- Data

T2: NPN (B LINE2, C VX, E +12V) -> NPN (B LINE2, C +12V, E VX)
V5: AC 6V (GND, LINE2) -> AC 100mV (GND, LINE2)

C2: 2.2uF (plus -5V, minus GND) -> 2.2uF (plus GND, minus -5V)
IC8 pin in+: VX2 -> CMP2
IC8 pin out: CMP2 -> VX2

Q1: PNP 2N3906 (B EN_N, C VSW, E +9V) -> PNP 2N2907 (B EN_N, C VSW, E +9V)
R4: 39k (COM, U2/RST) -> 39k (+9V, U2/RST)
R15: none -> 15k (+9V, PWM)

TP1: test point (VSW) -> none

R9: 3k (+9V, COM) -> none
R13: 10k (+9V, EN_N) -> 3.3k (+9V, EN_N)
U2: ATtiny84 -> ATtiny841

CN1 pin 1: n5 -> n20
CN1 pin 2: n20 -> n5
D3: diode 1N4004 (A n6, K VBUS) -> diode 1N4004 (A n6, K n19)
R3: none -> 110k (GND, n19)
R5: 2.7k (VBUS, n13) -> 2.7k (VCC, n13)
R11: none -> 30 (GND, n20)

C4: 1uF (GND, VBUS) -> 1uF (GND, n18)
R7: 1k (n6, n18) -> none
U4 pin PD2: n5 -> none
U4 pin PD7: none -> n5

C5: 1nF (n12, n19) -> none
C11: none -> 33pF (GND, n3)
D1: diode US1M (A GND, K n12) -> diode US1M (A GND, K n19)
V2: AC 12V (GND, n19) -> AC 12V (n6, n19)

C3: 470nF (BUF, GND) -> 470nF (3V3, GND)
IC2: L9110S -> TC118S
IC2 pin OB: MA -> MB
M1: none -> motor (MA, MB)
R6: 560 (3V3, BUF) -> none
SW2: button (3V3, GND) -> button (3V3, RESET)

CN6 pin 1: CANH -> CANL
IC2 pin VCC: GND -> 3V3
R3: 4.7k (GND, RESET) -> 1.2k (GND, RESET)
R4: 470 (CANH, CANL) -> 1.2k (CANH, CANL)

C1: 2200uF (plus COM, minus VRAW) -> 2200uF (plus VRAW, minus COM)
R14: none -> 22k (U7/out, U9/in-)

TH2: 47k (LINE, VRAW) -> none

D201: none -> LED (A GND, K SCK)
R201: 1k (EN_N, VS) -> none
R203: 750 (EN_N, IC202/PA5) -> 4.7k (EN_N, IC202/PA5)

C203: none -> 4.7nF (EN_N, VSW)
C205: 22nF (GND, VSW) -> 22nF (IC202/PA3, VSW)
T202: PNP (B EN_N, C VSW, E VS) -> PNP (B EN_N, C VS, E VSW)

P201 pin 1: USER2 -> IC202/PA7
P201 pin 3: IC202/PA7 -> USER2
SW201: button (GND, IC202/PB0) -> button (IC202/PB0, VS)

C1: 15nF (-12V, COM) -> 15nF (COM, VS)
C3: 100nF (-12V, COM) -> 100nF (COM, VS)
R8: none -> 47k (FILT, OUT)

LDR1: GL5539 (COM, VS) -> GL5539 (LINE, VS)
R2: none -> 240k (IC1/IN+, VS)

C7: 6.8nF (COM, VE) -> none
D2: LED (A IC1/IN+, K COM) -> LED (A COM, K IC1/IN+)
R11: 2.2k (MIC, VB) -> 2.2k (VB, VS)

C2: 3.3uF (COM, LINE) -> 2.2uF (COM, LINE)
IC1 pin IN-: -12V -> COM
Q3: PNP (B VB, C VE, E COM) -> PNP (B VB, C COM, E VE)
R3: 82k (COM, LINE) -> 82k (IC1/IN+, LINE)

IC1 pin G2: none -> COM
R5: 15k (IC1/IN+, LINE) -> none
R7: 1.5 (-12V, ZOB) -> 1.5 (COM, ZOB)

- What to work on
Nothing beyond the line containing "Q1: PNP 2N3906" is to be output; the lines above, from the first one onward to that line, are to be transcribed exactly.

- Your response
T2: NPN (B LINE2, C VX, E +12V) -> NPN (B LINE2, C +12V, E VX)
V5: AC 6V (GND, LINE2) -> AC 100mV (GND, LINE2)

C2: 2.2uF (plus -5V, minus GND) -> 2.2uF (plus GND, minus -5V)
IC8 pin in+: VX2 -> CMP2
IC8 pin out: CMP2 -> VX2

Q1: PNP 2N3906 (B EN_N, C VSW, E +9V) -> PNP 2N2907 (B EN_N, C VSW, E +9V)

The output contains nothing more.